**TASK OBJECTIVE**: What lines below contain the string "dispenser"? List them all.

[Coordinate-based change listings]
#####
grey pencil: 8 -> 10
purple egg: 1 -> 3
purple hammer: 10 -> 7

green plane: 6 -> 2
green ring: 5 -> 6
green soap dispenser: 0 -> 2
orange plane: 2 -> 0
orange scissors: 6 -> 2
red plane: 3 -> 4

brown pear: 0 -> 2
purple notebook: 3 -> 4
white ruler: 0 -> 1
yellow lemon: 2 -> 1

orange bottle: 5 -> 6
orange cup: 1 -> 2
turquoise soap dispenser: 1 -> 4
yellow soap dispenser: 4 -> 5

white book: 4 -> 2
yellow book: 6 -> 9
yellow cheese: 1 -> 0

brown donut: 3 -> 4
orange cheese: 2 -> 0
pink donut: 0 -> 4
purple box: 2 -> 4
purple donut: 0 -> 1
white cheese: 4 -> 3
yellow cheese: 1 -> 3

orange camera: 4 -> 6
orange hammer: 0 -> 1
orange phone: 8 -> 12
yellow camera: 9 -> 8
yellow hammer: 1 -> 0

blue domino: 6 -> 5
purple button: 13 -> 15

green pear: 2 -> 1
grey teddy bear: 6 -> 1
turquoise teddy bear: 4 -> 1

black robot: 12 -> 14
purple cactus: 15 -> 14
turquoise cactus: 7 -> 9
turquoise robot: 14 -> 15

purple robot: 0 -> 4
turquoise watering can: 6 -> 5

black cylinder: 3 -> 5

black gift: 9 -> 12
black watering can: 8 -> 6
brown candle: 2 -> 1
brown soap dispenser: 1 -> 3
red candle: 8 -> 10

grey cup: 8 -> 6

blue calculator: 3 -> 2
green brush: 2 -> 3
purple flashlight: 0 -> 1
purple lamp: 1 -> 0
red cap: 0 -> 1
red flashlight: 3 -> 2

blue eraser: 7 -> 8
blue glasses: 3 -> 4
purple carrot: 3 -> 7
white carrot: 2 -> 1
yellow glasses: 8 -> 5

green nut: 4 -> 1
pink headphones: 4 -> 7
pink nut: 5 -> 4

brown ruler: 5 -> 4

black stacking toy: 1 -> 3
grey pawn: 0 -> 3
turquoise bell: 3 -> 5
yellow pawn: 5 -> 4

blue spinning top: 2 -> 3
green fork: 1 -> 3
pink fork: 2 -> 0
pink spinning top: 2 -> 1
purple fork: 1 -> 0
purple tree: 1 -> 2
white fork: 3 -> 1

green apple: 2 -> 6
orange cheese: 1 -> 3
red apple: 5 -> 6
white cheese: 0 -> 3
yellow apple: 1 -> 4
#####
**RESULT FOR THIS EXERCISE**:
green soap dispenser: 0 -> 2
turquoise soap dispenser: 1 -> 4
yellow soap dispenser: 4 -> 5
brown soap dispenser: 1 -> 3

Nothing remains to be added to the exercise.